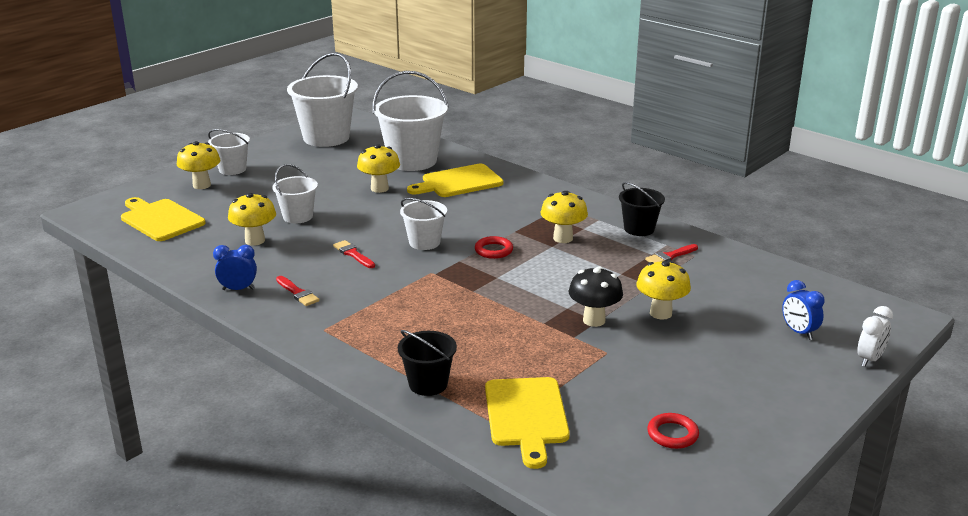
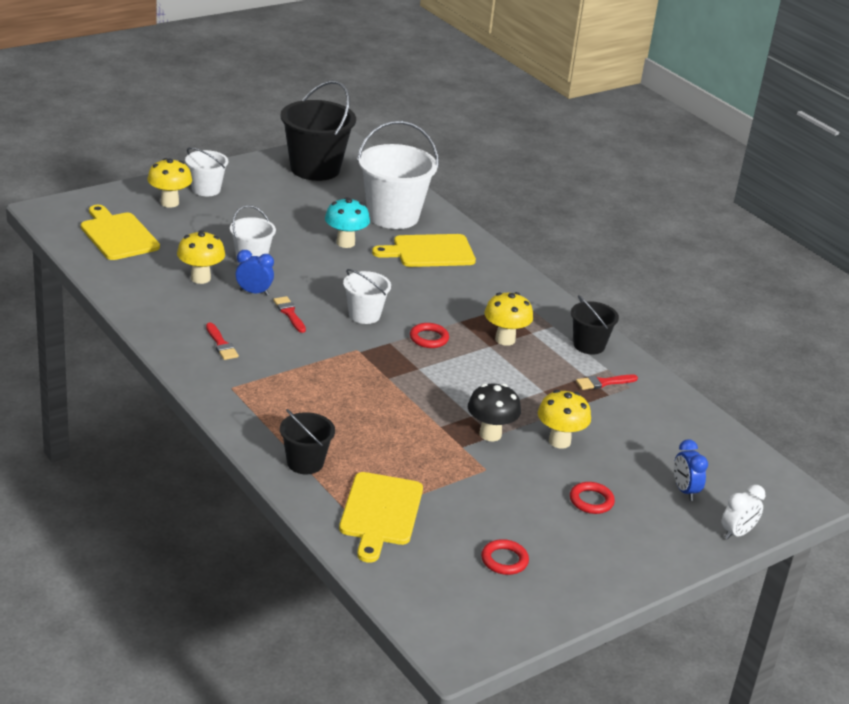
camera: 10 degrees right, 5 degrees up
(238, 289) = (167, 328): blue clock -> blue clock (254, 292)
(326, 138) = (315, 169): white bucket -> black bucket
(379, 188) = (345, 243): yellow mushroom -> turquoise mushroom
(721, 359) = (591, 501): none -> red ring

◆ ◆ ◆ ◆ ◆

WHAT THE TASK REQUIRES: Set the preceding data down again word for word, omitting images.

TASK ANSWER:
camera: 10 degrees right, 5 degrees up
(238, 289) = (167, 328): blue clock -> blue clock (254, 292)
(326, 138) = (315, 169): white bucket -> black bucket
(379, 188) = (345, 243): yellow mushroom -> turquoise mushroom
(721, 359) = (591, 501): none -> red ring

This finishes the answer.